◆ **PROBLEM REQUIREMENTS**: If an entry holds a picture, drop the picture but restate the entry word for word.

◆ **TASK INPUTS**:
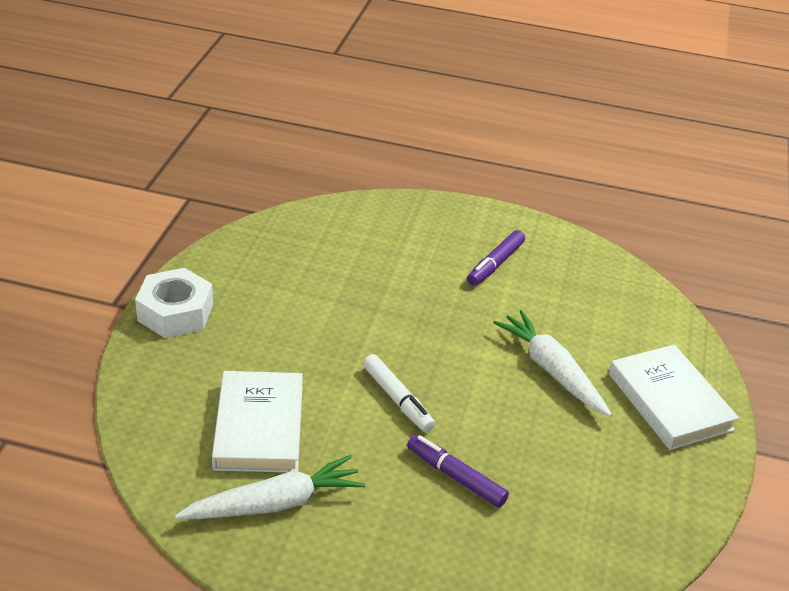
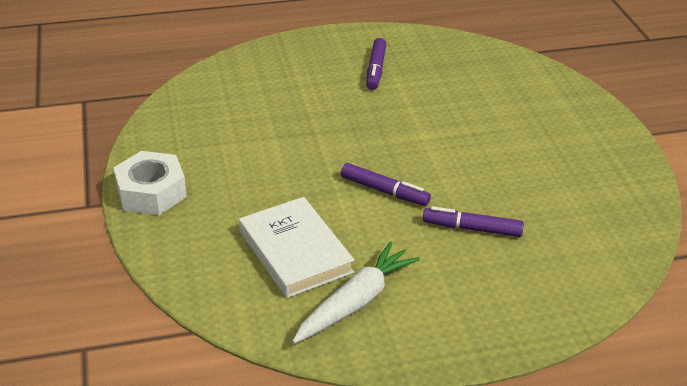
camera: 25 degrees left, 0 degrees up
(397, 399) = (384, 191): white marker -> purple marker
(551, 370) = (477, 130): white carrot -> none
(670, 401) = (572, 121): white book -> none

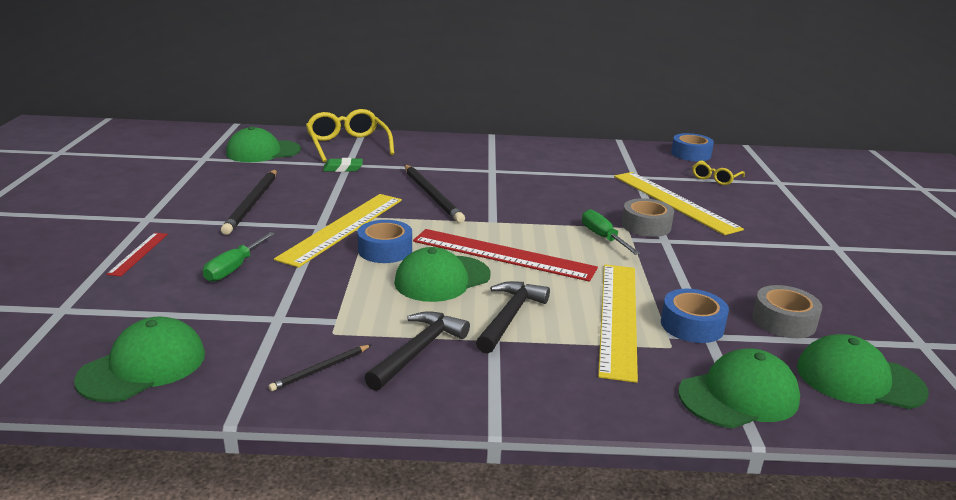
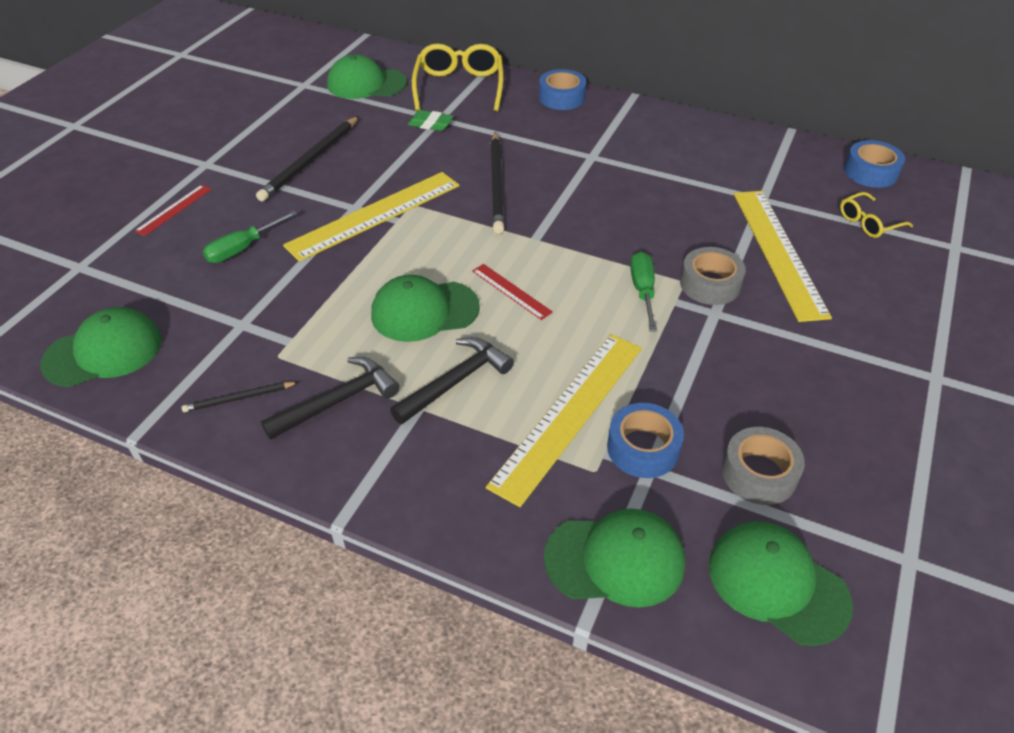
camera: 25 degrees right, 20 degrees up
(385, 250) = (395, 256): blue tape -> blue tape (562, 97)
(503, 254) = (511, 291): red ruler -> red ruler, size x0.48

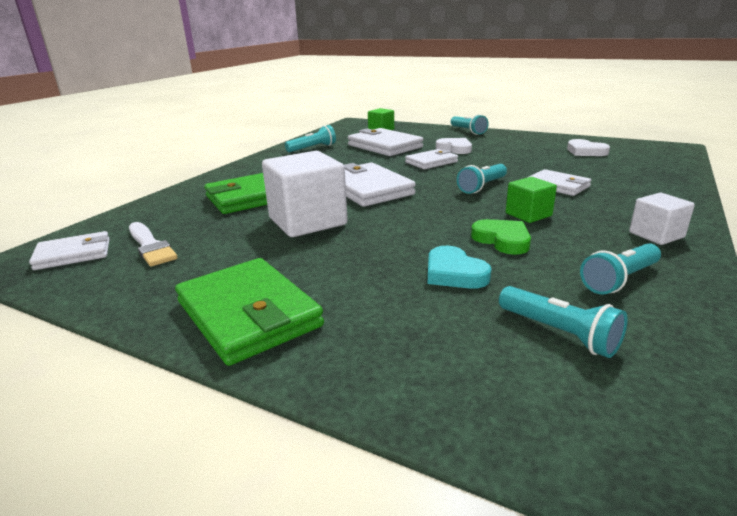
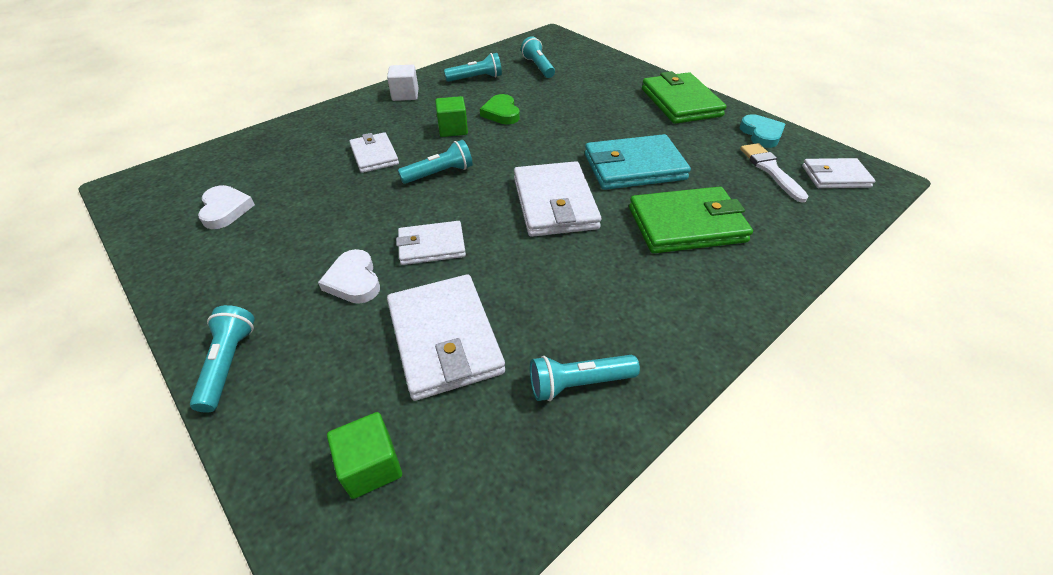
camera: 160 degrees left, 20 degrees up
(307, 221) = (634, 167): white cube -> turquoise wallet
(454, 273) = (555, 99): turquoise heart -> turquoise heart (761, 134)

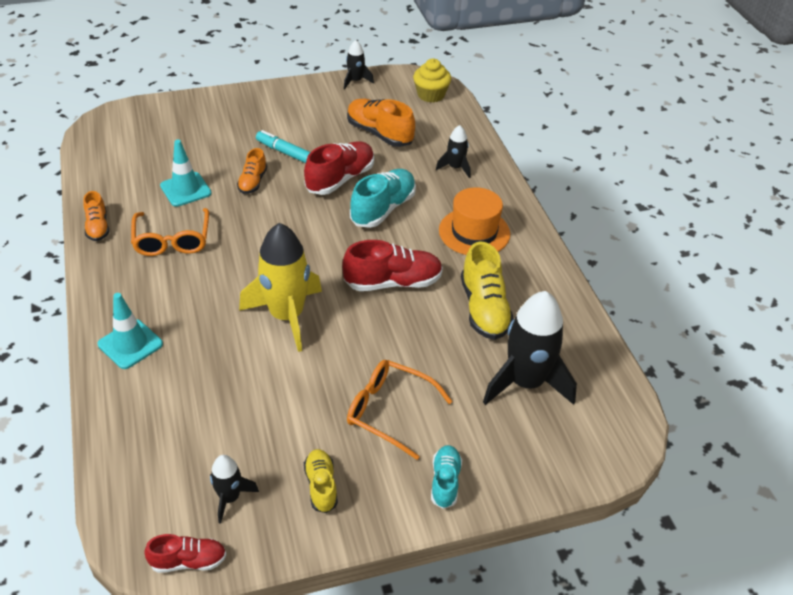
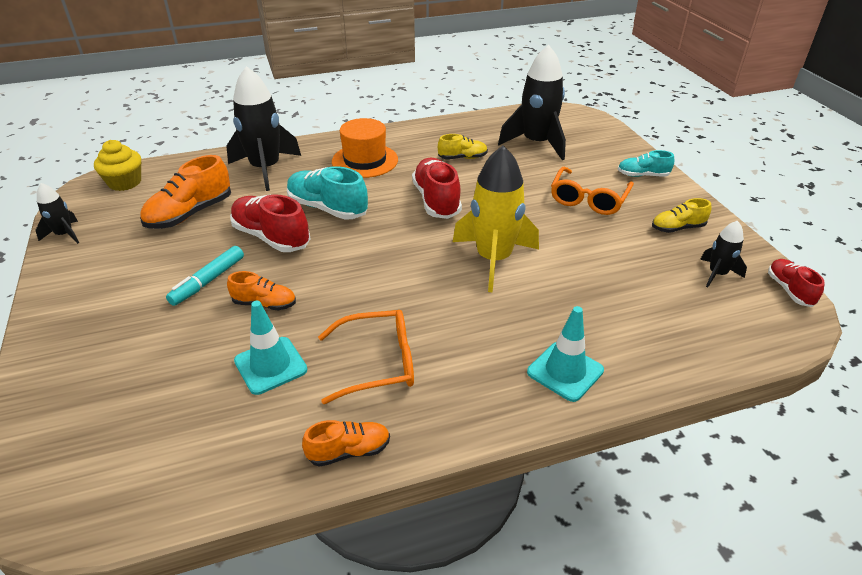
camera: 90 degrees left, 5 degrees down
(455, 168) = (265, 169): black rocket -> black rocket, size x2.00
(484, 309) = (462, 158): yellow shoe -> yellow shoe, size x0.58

◆ **WRITTEN SOLUTION**:
camera: 25 degrees left, 0 degrees up
(397, 399) = (384, 191): white marker -> purple marker
(551, 370) = (477, 130): white carrot -> none
(670, 401) = (572, 121): white book -> none

camera: 25 degrees right, 20 degrees up
(385, 250) = (395, 256): blue tape -> blue tape (562, 97)
(503, 254) = (511, 291): red ruler -> red ruler, size x0.48

camera: 160 degrees left, 20 degrees up
(307, 221) = (634, 167): white cube -> turquoise wallet
(454, 273) = (555, 99): turquoise heart -> turquoise heart (761, 134)

camera: 90 degrees left, 5 degrees down
(455, 168) = (265, 169): black rocket -> black rocket, size x2.00
(484, 309) = (462, 158): yellow shoe -> yellow shoe, size x0.58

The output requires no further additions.